*Input*:
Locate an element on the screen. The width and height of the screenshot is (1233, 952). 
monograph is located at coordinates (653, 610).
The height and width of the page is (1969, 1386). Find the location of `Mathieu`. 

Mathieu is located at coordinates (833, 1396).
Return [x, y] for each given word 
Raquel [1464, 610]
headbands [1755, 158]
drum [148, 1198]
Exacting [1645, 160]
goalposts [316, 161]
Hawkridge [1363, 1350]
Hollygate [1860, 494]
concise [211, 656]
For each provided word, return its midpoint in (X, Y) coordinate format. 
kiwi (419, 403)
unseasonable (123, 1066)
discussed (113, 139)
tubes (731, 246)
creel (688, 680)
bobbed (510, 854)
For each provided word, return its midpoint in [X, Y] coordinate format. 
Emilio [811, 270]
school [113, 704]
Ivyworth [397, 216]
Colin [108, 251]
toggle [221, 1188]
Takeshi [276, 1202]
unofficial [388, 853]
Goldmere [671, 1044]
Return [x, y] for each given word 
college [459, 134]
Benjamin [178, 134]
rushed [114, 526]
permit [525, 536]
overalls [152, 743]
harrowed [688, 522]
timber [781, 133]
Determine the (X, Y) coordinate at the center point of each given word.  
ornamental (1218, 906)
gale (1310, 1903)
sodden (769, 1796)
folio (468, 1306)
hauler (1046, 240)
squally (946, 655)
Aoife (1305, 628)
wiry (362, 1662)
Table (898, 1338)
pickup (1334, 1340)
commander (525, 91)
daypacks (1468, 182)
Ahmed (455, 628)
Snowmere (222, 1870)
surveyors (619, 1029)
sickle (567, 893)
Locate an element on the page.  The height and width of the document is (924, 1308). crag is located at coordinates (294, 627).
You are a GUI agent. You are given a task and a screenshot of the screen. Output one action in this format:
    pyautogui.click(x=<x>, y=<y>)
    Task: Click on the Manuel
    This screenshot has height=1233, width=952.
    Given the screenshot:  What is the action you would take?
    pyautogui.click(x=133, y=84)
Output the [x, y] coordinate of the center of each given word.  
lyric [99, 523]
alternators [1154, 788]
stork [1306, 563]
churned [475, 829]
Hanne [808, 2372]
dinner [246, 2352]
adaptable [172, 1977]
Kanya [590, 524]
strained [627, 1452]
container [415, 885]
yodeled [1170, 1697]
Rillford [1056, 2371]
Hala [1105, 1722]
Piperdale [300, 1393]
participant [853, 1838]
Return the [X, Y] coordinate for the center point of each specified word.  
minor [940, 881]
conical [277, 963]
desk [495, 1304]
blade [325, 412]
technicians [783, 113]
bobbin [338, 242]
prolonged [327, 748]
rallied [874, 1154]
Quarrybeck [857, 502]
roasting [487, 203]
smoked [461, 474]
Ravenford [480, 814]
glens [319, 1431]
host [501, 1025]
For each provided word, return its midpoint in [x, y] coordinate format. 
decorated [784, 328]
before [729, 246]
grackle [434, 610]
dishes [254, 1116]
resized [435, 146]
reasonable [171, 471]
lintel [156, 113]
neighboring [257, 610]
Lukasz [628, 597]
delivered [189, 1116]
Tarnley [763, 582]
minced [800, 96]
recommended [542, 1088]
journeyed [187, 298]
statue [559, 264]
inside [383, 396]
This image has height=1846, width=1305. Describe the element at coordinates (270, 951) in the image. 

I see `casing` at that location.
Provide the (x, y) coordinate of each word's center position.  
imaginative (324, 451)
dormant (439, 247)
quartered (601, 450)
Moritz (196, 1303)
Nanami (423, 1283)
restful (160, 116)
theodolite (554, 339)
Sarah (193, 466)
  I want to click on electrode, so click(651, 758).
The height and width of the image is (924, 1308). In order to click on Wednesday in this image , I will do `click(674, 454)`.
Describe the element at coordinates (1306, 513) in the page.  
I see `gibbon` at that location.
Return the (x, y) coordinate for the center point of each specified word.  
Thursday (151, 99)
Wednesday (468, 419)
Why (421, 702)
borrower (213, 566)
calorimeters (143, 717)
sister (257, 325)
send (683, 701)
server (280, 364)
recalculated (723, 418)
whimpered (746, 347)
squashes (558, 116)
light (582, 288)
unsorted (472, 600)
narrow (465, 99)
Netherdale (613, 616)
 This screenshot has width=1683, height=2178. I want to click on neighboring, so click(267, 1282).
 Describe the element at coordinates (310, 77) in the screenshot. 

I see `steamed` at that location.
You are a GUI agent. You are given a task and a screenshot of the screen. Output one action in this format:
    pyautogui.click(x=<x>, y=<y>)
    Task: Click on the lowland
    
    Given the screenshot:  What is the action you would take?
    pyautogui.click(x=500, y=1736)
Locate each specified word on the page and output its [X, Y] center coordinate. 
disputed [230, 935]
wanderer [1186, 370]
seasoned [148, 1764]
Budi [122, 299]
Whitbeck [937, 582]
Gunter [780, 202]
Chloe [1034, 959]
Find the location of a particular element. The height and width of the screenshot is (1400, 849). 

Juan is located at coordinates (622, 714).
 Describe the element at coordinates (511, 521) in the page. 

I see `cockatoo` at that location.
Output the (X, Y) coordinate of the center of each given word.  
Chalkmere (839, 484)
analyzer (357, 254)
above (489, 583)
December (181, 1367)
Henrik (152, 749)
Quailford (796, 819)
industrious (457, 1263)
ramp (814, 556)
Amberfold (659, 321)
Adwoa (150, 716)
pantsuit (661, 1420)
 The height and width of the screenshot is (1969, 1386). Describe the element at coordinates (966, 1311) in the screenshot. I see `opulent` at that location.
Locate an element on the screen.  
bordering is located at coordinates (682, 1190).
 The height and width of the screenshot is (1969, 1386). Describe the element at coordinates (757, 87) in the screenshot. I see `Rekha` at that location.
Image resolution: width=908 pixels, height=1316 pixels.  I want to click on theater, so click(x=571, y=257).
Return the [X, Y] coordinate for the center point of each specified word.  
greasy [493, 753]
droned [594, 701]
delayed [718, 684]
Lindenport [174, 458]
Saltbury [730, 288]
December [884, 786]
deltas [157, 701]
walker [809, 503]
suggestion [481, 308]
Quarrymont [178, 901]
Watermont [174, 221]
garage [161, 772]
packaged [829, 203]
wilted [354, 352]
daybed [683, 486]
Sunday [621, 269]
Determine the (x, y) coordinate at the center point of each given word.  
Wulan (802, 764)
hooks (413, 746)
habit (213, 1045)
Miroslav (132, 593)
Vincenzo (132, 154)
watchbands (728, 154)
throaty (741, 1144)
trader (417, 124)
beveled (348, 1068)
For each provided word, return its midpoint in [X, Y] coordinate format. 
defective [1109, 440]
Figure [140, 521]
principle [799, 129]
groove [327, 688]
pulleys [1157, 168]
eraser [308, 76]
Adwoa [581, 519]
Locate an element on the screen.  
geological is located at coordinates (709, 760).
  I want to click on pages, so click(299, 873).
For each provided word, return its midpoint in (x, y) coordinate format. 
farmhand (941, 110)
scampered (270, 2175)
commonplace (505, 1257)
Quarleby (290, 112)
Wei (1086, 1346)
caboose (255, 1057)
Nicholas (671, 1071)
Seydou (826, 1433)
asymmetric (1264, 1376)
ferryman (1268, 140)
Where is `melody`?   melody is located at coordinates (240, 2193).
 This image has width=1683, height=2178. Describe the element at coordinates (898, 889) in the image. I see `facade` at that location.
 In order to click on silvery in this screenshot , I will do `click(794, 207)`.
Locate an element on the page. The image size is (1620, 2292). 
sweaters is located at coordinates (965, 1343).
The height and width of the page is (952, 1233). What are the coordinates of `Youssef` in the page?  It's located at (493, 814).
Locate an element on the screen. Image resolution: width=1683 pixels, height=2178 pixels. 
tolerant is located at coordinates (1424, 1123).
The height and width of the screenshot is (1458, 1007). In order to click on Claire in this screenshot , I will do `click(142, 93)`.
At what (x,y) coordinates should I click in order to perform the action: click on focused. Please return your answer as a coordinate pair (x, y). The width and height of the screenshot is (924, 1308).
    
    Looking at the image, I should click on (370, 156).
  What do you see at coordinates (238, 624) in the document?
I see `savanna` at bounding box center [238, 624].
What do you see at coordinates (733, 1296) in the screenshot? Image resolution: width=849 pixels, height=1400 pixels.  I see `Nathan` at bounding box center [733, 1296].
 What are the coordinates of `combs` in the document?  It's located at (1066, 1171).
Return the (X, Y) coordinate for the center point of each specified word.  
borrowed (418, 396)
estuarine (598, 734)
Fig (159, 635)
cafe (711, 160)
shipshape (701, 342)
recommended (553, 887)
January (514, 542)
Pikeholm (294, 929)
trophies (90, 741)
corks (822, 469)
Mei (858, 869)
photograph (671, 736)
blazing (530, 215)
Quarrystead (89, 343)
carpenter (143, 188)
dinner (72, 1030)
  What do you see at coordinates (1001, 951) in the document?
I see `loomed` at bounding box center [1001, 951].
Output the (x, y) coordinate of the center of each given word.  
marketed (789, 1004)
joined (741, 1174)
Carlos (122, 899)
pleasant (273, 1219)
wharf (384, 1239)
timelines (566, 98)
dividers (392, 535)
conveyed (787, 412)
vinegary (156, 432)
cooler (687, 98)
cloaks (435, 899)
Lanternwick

*What the task asks*: Please rewrite the material starting with the line with "Kanya [590, 524]" and going on through the line with "host [501, 1025]", swapping "specified" for "given" and leaving everything else unchanged.

*Exercise result*:
Kanya [590, 524]
strained [627, 1452]
container [415, 885]
yodeled [1170, 1697]
Rillford [1056, 2371]
Hala [1105, 1722]
Piperdale [300, 1393]
participant [853, 1838]
Return the [X, Y] coordinate for the center point of each given word.  
minor [940, 881]
conical [277, 963]
desk [495, 1304]
blade [325, 412]
technicians [783, 113]
bobbin [338, 242]
prolonged [327, 748]
rallied [874, 1154]
Quarrybeck [857, 502]
roasting [487, 203]
smoked [461, 474]
Ravenford [480, 814]
glens [319, 1431]
host [501, 1025]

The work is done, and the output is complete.